_What you are asked to do:_ Starting with the line that contains "tan 1x1 brick [533,184,583,251]" and stopping after the line that contains "none -> orange 1x1 brick [282,342,329,401]", copy the entries below exactly. Include nothing else.

── Extracted information ──

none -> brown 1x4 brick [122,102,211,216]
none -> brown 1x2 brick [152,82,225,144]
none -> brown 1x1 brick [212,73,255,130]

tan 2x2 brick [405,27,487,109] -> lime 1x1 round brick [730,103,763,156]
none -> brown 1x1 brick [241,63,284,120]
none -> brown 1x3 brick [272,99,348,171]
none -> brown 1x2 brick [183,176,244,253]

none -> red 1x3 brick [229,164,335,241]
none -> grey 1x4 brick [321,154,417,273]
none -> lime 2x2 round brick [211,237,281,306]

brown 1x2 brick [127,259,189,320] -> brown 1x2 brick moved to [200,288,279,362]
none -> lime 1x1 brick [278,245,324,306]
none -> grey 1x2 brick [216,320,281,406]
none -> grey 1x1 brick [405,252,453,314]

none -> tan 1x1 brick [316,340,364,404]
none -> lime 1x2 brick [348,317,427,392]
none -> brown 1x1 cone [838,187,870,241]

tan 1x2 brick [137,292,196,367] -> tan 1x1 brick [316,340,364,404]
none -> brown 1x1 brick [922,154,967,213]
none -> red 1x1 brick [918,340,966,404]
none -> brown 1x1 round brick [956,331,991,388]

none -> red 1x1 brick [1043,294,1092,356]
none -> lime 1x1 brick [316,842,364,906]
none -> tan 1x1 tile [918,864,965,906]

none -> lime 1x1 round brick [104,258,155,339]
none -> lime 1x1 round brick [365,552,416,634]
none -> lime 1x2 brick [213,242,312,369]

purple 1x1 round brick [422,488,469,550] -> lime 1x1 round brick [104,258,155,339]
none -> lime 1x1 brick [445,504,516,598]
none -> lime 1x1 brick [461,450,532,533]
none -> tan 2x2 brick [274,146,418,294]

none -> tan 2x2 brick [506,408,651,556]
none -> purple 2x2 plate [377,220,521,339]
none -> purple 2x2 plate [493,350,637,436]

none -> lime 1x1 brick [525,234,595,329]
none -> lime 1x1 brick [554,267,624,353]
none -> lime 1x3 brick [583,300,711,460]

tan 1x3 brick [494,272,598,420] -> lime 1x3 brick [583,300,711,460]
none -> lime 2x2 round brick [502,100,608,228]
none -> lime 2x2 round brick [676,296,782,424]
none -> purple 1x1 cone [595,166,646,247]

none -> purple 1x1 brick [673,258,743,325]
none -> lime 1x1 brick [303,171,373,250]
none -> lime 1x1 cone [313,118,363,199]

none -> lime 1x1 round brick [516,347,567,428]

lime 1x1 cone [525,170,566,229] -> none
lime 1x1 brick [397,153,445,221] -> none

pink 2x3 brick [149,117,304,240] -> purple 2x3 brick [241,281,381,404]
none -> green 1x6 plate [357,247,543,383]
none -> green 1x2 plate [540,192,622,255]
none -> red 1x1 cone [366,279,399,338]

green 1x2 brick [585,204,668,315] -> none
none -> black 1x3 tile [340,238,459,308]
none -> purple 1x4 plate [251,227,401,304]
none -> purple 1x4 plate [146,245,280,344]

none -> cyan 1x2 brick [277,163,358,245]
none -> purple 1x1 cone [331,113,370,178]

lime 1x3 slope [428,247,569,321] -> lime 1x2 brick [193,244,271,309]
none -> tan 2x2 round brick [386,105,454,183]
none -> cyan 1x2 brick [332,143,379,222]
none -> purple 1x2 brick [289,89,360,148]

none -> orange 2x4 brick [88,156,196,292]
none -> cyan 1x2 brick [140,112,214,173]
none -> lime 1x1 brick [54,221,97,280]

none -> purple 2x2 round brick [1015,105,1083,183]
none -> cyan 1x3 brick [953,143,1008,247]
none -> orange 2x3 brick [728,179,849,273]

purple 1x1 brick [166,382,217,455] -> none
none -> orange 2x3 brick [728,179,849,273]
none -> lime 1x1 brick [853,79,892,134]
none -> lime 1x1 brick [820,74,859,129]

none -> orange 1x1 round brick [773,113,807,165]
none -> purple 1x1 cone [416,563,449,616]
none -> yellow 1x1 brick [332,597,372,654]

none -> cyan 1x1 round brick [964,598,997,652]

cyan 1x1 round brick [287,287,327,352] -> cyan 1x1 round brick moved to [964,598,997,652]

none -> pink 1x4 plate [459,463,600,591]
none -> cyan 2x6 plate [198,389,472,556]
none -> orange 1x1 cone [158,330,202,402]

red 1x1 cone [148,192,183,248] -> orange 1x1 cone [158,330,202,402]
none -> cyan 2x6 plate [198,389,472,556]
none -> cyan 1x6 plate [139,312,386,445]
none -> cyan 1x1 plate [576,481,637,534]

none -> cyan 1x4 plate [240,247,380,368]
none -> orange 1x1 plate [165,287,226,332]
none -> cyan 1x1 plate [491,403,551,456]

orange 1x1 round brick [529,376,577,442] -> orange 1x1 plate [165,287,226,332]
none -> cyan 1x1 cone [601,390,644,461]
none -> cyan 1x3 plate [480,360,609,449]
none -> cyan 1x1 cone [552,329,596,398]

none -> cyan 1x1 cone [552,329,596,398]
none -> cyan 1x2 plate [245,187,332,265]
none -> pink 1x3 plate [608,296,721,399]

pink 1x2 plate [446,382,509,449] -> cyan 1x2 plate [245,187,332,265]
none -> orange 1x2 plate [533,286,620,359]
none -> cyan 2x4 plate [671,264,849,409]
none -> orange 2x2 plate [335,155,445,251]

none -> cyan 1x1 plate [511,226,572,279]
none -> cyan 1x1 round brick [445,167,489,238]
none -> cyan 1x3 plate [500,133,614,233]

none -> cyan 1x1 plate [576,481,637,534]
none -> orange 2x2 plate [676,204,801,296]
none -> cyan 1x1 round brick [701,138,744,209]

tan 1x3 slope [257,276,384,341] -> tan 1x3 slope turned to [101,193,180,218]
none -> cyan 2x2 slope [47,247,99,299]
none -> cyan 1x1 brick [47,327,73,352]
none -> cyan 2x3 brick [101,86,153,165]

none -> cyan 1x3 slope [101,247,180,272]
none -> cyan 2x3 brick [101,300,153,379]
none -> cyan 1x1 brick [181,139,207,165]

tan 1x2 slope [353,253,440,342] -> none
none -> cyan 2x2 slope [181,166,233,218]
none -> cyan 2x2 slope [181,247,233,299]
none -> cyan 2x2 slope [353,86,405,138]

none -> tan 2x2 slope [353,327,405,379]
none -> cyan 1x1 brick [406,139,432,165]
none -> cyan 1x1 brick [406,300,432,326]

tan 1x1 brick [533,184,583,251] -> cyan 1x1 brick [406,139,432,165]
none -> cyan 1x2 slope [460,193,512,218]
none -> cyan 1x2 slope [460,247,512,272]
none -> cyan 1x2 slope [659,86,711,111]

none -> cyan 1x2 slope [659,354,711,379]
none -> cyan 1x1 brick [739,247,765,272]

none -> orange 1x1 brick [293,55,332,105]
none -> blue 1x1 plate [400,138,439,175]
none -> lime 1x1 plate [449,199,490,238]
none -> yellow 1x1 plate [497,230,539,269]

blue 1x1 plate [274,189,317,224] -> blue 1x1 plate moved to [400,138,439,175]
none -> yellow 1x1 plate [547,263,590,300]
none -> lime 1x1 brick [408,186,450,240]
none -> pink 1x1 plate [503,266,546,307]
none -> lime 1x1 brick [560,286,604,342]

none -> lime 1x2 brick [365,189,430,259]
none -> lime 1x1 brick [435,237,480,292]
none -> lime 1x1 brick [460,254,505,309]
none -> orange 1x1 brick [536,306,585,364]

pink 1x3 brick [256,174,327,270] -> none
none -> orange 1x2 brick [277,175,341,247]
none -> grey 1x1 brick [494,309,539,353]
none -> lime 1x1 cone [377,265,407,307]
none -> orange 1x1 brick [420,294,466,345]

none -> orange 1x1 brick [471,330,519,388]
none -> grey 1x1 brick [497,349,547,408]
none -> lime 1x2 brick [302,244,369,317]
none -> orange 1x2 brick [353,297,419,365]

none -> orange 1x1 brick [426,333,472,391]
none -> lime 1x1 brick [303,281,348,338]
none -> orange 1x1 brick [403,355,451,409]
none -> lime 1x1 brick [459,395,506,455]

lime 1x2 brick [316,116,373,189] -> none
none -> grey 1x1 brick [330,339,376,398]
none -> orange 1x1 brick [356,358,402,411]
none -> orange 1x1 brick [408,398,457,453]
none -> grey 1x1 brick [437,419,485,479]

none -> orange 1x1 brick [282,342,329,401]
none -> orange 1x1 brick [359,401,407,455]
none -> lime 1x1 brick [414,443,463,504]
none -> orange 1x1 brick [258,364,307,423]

───

_Response to the exercise:_
tan 1x1 brick [533,184,583,251] -> cyan 1x1 brick [406,139,432,165]
none -> cyan 1x2 slope [460,193,512,218]
none -> cyan 1x2 slope [460,247,512,272]
none -> cyan 1x2 slope [659,86,711,111]

none -> cyan 1x2 slope [659,354,711,379]
none -> cyan 1x1 brick [739,247,765,272]

none -> orange 1x1 brick [293,55,332,105]
none -> blue 1x1 plate [400,138,439,175]
none -> lime 1x1 plate [449,199,490,238]
none -> yellow 1x1 plate [497,230,539,269]

blue 1x1 plate [274,189,317,224] -> blue 1x1 plate moved to [400,138,439,175]
none -> yellow 1x1 plate [547,263,590,300]
none -> lime 1x1 brick [408,186,450,240]
none -> pink 1x1 plate [503,266,546,307]
none -> lime 1x1 brick [560,286,604,342]

none -> lime 1x2 brick [365,189,430,259]
none -> lime 1x1 brick [435,237,480,292]
none -> lime 1x1 brick [460,254,505,309]
none -> orange 1x1 brick [536,306,585,364]

pink 1x3 brick [256,174,327,270] -> none
none -> orange 1x2 brick [277,175,341,247]
none -> grey 1x1 brick [494,309,539,353]
none -> lime 1x1 cone [377,265,407,307]
none -> orange 1x1 brick [420,294,466,345]

none -> orange 1x1 brick [471,330,519,388]
none -> grey 1x1 brick [497,349,547,408]
none -> lime 1x2 brick [302,244,369,317]
none -> orange 1x2 brick [353,297,419,365]

none -> orange 1x1 brick [426,333,472,391]
none -> lime 1x1 brick [303,281,348,338]
none -> orange 1x1 brick [403,355,451,409]
none -> lime 1x1 brick [459,395,506,455]

lime 1x2 brick [316,116,373,189] -> none
none -> grey 1x1 brick [330,339,376,398]
none -> orange 1x1 brick [356,358,402,411]
none -> orange 1x1 brick [408,398,457,453]
none -> grey 1x1 brick [437,419,485,479]

none -> orange 1x1 brick [282,342,329,401]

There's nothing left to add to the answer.